- [Exercise requirements]: Set down again exactly the lines of the listing below that fall between the line holding "C3: 330nF (GND, N_4) -> 330nF (+9V, GND)" and the line holding "C4: 100nF (+9V, GND) -> 10nF (+9V, GND)", inclusive.

- [Records]:
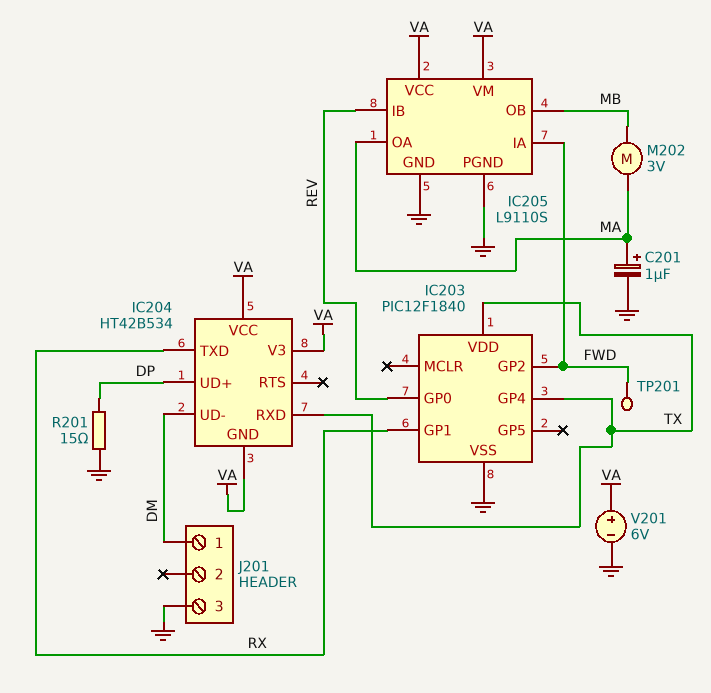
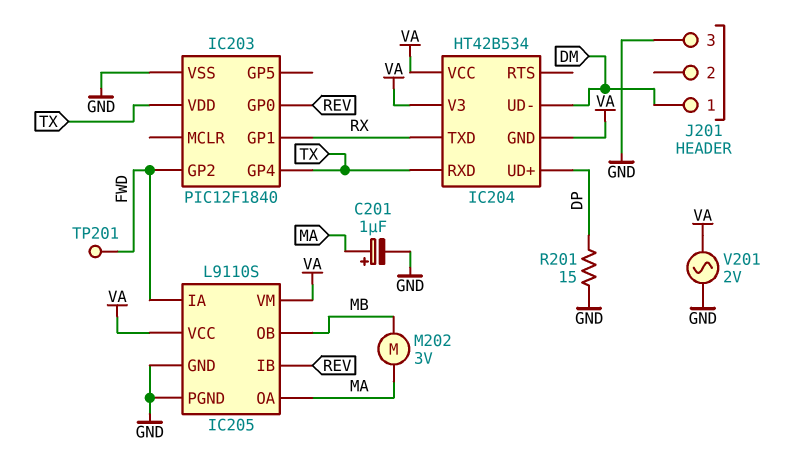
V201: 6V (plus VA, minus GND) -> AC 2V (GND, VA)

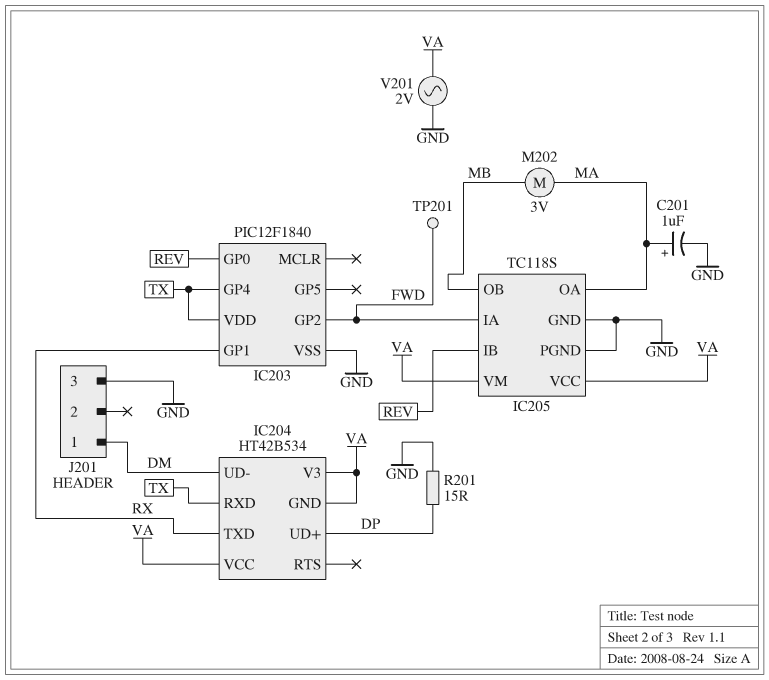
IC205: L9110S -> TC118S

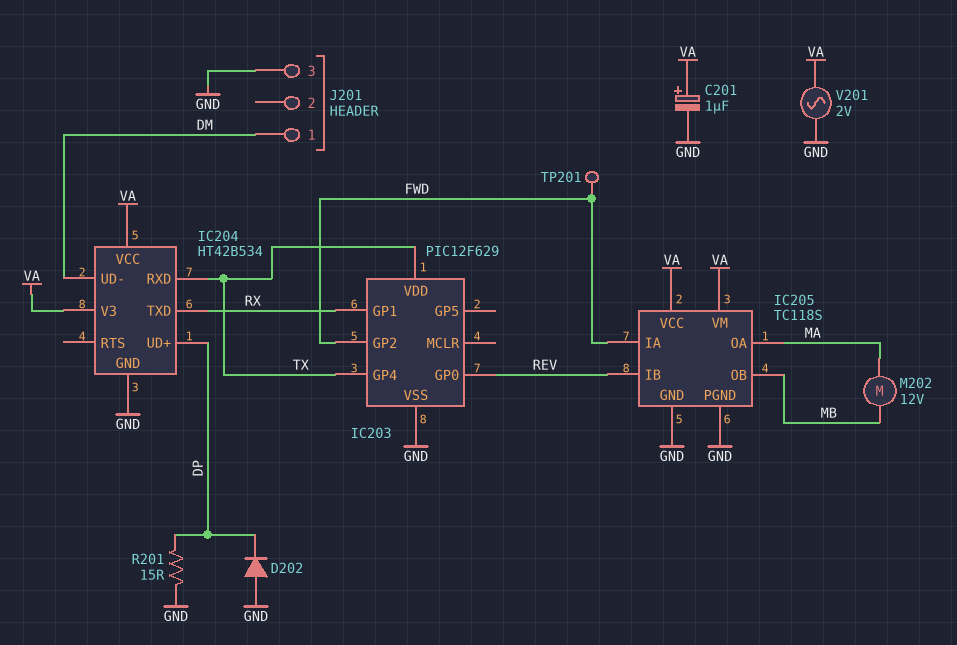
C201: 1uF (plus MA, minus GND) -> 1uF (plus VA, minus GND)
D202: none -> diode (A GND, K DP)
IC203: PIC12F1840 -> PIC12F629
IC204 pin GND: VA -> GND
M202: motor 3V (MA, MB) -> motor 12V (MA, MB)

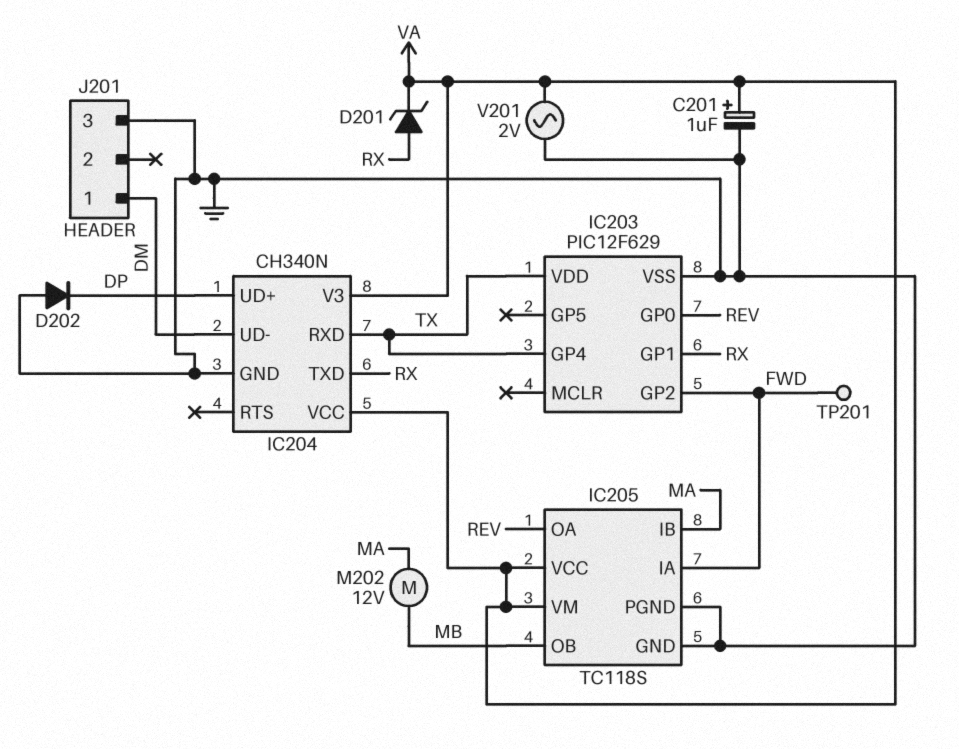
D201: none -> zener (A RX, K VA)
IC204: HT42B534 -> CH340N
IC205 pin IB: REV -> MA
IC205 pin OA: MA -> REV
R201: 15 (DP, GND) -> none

--

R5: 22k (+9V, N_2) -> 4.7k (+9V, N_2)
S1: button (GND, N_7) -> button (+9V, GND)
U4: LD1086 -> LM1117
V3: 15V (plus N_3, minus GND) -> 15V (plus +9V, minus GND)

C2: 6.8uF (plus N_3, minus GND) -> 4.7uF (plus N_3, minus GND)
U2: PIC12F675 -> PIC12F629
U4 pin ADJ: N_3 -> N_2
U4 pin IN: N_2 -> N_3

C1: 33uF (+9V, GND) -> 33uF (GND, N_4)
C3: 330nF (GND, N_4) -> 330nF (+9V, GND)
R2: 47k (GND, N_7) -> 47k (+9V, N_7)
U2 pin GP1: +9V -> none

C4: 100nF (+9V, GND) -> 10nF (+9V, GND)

- [Solved problem]:
C3: 330nF (GND, N_4) -> 330nF (+9V, GND)
R2: 47k (GND, N_7) -> 47k (+9V, N_7)
U2 pin GP1: +9V -> none

C4: 100nF (+9V, GND) -> 10nF (+9V, GND)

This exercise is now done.